| Required work |
Pull out the lines from the one containing "moved: orange-coloured_pencil_eraser 78" through the final line of the listing below and repeat them exactly. Leave the pictures behind.

| The records |
((

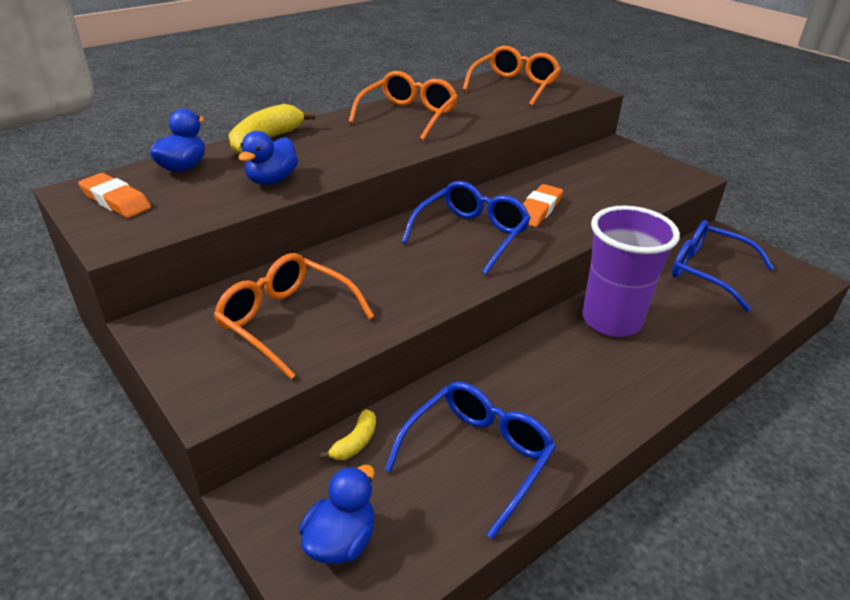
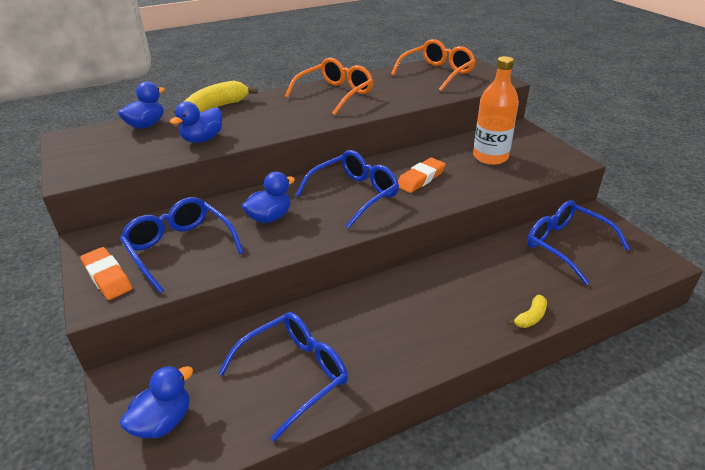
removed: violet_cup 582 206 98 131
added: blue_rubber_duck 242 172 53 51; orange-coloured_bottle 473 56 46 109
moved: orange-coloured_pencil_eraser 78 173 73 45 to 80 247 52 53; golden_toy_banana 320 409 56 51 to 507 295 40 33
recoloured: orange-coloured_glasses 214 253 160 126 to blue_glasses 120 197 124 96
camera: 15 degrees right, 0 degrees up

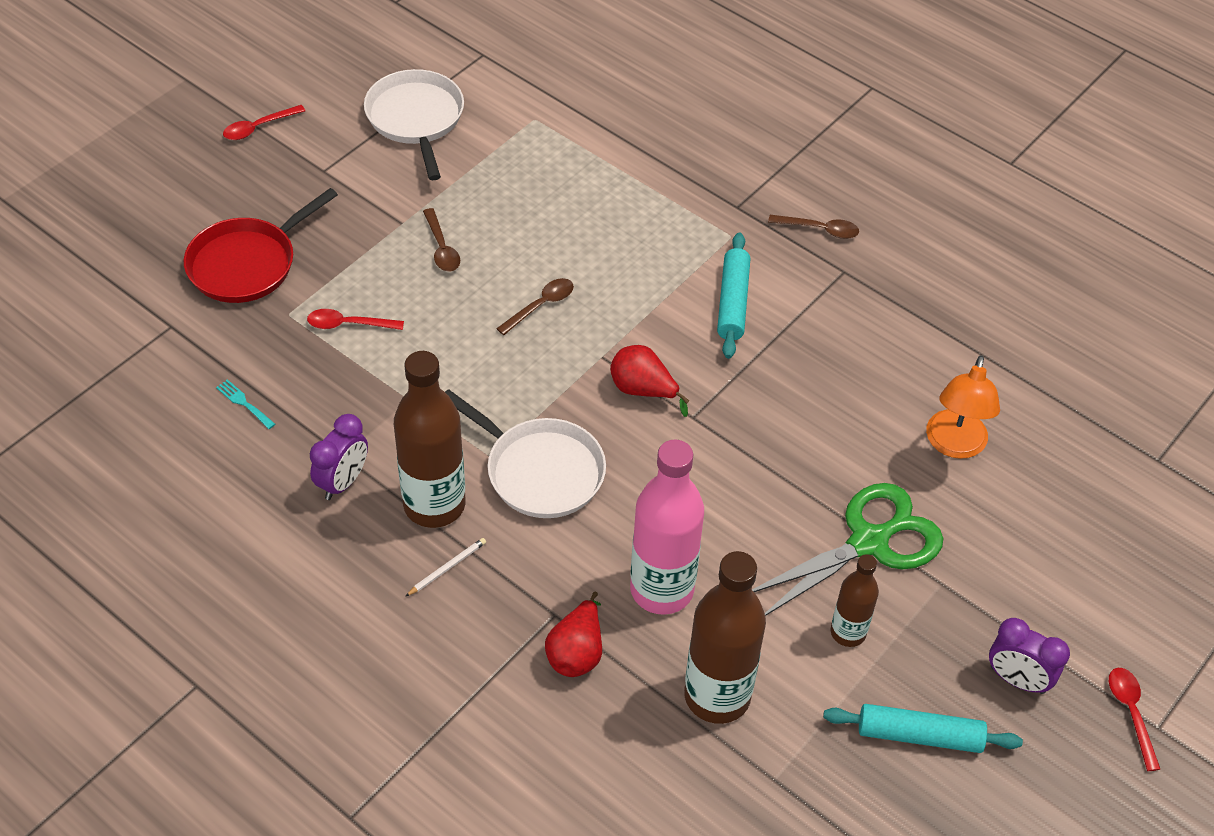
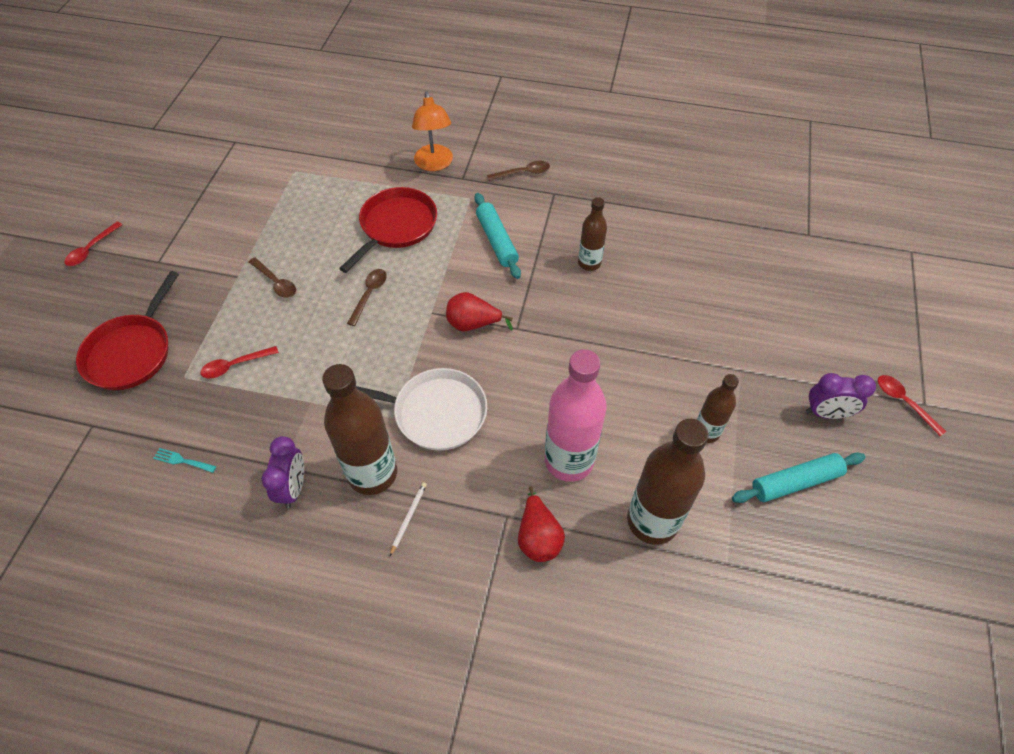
removed: snow-white_pan 364 69 100 111; leaf-green_scissors 752 483 191 133
added: crimson_pan 339 187 98 86; dark_brown_bottle 578 197 29 74
moved: orange-coloured_desk_lamp 926 355 74 104 to 412 91 41 80
camera: 25 degrees left, 5 degrees up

))

| Exercise output |
moved: orange-coloured_pencil_eraser 78 173 73 45 to 80 247 52 53; golden_toy_banana 320 409 56 51 to 507 295 40 33
recoloured: orange-coloured_glasses 214 253 160 126 to blue_glasses 120 197 124 96
camera: 15 degrees right, 0 degrees up

removed: snow-white_pan 364 69 100 111; leaf-green_scissors 752 483 191 133
added: crimson_pan 339 187 98 86; dark_brown_bottle 578 197 29 74
moved: orange-coloured_desk_lamp 926 355 74 104 to 412 91 41 80
camera: 25 degrees left, 5 degrees up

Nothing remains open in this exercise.